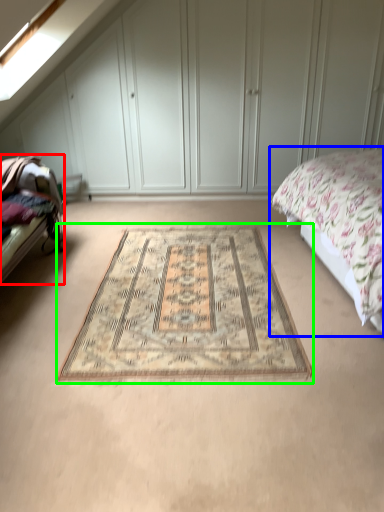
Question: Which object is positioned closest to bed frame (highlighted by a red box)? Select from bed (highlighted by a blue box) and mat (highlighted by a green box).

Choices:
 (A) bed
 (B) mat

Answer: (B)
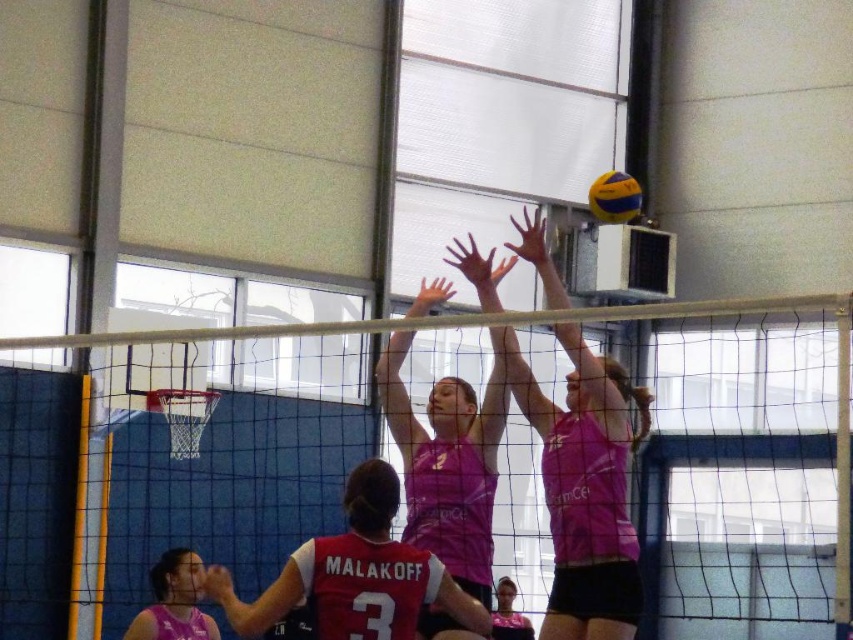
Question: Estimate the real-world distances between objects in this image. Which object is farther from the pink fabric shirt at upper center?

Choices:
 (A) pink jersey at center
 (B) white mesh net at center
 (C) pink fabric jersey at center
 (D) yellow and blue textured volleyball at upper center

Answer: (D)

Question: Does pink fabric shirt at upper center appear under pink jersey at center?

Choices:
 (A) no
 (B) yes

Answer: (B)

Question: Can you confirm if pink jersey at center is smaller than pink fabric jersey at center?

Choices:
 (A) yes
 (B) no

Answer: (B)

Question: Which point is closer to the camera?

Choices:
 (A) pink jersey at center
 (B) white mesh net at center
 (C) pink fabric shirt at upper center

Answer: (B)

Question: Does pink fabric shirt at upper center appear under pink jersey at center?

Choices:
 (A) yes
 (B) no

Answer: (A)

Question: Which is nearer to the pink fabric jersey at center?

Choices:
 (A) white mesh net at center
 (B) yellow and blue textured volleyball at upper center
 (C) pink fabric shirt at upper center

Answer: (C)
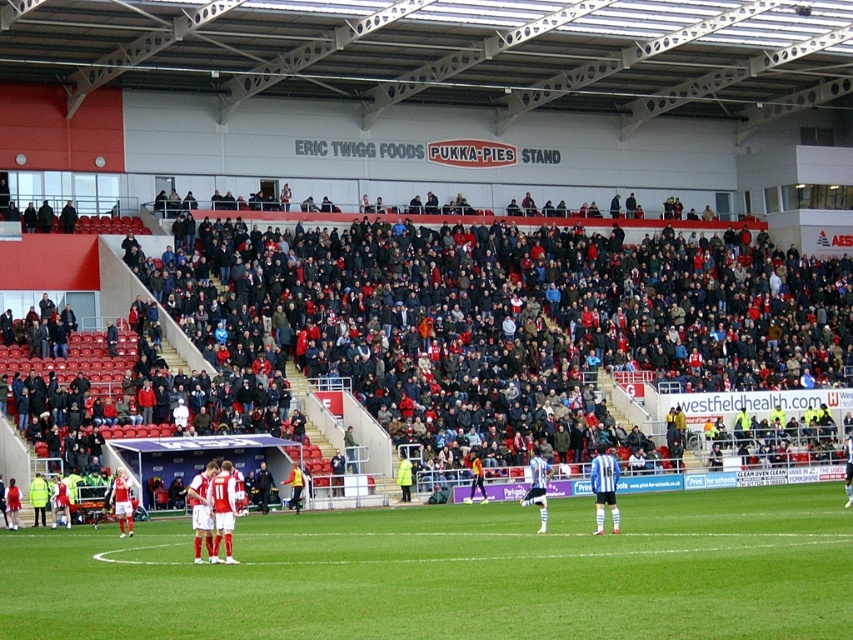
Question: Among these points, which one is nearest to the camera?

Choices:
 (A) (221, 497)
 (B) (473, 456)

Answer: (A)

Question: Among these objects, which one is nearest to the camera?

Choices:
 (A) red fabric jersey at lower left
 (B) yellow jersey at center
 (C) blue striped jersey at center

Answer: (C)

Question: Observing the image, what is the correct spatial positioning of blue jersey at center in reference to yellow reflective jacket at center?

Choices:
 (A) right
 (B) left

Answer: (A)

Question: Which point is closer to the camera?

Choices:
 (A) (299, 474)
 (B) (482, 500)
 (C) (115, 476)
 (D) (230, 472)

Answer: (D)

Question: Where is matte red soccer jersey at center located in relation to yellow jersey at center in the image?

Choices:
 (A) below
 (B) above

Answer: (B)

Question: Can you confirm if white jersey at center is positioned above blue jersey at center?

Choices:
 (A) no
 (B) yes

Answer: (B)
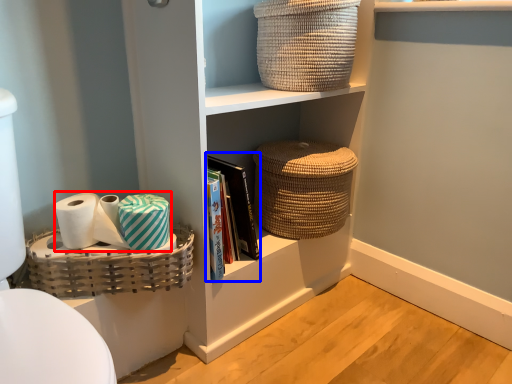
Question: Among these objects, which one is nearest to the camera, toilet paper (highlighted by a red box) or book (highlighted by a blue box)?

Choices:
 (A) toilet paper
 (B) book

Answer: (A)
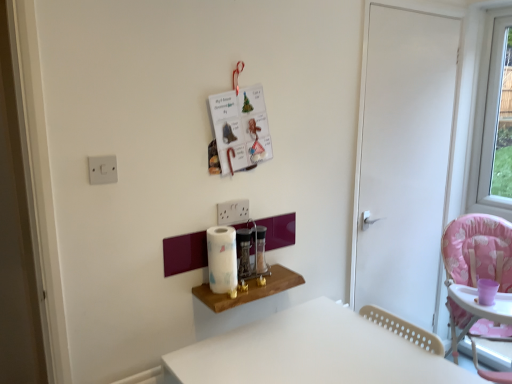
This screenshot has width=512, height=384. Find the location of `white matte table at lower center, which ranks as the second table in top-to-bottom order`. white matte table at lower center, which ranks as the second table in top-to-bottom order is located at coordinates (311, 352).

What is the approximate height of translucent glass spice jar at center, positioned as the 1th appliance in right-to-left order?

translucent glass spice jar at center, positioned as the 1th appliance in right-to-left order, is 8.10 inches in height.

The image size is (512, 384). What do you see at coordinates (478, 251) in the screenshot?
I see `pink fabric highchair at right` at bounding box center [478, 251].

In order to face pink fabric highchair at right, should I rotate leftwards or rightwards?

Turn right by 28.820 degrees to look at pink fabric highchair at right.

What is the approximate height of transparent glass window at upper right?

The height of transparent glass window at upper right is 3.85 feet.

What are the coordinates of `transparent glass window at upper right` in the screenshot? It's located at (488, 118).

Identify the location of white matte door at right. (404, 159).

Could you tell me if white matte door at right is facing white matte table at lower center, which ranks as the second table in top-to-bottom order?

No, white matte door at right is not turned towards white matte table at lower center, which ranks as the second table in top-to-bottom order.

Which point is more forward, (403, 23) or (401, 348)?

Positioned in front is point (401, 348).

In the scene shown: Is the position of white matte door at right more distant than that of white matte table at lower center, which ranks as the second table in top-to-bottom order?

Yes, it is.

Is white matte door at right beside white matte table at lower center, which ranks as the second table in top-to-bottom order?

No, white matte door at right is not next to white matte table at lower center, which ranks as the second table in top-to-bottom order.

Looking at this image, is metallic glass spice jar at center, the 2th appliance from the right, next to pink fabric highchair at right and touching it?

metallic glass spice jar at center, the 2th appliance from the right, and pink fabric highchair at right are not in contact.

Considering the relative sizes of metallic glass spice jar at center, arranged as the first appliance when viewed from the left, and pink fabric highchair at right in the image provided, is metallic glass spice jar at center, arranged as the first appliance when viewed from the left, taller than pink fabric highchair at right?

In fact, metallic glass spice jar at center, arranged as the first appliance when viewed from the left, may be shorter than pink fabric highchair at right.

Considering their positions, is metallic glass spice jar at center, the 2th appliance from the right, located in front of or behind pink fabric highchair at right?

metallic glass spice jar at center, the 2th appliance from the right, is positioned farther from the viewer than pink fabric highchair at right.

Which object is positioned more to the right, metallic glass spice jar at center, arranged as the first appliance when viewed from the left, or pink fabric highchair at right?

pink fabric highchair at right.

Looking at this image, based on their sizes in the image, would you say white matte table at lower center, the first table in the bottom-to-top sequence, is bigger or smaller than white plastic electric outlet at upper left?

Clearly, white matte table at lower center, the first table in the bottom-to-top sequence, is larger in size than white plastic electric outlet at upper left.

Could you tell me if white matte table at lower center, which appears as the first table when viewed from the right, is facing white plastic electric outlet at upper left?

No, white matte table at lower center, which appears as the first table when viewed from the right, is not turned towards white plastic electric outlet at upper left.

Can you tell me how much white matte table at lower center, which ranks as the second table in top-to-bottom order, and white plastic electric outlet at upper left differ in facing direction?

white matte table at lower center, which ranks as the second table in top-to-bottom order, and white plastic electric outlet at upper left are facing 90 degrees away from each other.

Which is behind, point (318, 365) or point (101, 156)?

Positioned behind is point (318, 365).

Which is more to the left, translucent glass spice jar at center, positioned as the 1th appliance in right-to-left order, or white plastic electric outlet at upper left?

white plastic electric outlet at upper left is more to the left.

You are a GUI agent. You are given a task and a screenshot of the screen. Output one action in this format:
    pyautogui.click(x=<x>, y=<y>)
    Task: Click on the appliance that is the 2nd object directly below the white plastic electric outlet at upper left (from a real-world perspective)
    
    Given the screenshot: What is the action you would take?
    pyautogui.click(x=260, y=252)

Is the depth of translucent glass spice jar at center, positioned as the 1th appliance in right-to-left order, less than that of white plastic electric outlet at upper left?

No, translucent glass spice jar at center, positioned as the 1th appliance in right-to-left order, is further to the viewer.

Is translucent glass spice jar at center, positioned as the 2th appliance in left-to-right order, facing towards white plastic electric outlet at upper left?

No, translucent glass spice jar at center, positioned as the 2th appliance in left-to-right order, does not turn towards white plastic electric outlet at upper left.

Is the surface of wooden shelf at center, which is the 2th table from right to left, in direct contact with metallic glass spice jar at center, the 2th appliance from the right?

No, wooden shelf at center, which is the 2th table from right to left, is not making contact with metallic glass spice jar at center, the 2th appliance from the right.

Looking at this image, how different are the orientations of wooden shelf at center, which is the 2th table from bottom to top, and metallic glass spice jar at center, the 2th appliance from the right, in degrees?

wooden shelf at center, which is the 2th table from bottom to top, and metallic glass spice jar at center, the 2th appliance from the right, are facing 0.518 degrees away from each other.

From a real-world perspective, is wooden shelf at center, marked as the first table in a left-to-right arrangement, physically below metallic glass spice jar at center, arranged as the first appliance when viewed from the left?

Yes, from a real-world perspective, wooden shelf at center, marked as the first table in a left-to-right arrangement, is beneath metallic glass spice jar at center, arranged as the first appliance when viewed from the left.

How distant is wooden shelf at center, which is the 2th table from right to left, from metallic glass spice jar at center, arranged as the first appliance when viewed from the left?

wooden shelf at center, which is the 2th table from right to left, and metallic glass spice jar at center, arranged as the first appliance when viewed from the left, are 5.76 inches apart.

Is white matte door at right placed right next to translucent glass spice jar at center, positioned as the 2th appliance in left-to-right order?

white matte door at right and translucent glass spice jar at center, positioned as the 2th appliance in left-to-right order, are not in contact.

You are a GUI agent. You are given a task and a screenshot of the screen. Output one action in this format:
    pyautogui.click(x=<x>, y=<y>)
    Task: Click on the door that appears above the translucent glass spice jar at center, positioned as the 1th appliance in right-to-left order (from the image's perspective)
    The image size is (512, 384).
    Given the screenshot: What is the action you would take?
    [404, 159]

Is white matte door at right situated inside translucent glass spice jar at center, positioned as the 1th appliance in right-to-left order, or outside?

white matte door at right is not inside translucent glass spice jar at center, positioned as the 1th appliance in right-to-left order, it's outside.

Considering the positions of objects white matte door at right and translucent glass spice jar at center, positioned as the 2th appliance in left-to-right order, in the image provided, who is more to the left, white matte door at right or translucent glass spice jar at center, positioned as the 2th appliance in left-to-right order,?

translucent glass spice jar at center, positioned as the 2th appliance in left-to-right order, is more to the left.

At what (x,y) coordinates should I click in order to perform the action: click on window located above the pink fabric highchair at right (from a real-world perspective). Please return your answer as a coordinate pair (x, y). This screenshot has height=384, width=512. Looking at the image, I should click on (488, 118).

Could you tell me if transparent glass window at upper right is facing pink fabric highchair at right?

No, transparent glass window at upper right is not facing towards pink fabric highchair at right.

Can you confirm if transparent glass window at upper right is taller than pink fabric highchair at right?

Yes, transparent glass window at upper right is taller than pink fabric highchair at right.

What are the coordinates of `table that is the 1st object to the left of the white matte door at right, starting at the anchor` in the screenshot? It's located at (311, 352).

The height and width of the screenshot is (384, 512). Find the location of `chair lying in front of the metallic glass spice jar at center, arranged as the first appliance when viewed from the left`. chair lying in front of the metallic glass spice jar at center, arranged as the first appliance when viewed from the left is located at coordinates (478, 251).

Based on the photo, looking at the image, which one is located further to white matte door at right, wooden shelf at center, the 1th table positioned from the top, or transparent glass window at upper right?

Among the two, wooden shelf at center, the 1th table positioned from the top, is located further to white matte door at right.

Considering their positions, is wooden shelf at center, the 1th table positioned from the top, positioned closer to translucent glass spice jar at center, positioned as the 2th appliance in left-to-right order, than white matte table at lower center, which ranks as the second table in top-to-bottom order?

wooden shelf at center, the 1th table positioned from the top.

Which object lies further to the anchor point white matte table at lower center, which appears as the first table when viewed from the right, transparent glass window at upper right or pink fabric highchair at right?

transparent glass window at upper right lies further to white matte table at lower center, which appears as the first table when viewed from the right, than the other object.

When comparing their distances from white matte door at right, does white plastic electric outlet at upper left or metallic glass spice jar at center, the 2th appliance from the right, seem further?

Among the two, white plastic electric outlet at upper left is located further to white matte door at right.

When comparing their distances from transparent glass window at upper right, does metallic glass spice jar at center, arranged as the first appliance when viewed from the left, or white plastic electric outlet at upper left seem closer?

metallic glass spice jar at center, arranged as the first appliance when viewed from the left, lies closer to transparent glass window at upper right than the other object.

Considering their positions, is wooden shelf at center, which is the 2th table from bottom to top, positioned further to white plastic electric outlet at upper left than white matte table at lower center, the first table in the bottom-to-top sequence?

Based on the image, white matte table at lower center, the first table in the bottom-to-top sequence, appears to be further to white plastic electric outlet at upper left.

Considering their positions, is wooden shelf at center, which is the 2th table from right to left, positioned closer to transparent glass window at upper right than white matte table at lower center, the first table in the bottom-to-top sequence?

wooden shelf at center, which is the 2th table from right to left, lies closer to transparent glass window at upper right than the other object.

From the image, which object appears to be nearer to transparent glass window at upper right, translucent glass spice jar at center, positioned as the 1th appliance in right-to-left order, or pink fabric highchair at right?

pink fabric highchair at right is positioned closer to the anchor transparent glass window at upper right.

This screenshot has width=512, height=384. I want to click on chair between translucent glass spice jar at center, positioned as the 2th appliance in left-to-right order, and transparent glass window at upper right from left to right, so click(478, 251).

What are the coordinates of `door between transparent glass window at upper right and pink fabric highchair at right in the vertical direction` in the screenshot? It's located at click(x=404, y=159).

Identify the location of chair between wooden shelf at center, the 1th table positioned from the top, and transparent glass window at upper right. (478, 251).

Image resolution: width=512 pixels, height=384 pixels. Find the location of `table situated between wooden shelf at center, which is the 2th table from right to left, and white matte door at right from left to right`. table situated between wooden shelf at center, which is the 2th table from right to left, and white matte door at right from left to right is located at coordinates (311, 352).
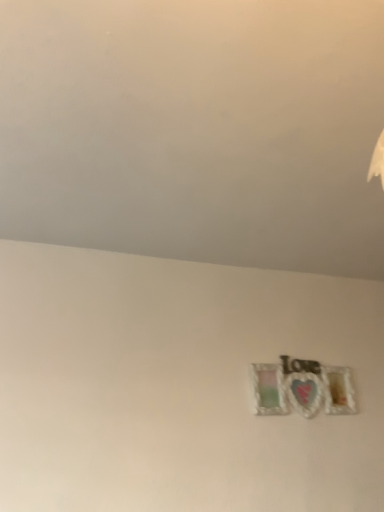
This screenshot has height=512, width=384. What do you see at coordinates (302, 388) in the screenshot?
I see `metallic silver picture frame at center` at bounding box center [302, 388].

§ To do
Pull out every line of the records that contains the word "contact".

§ Correct output
metallic glass spice jar at center, the 2th appliance from the right, and pink fabric highchair at right are not in contact.
Is the surface of wooden shelf at center, which is the 2th table from right to left, in direct contact with metallic glass spice jar at center, the 2th appliance from the right?
No, wooden shelf at center, which is the 2th table from right to left, is not making contact with metallic glass spice jar at center, the 2th appliance from the right.
white matte door at right and translucent glass spice jar at center, positioned as the 2th appliance in left-to-right order, are not in contact.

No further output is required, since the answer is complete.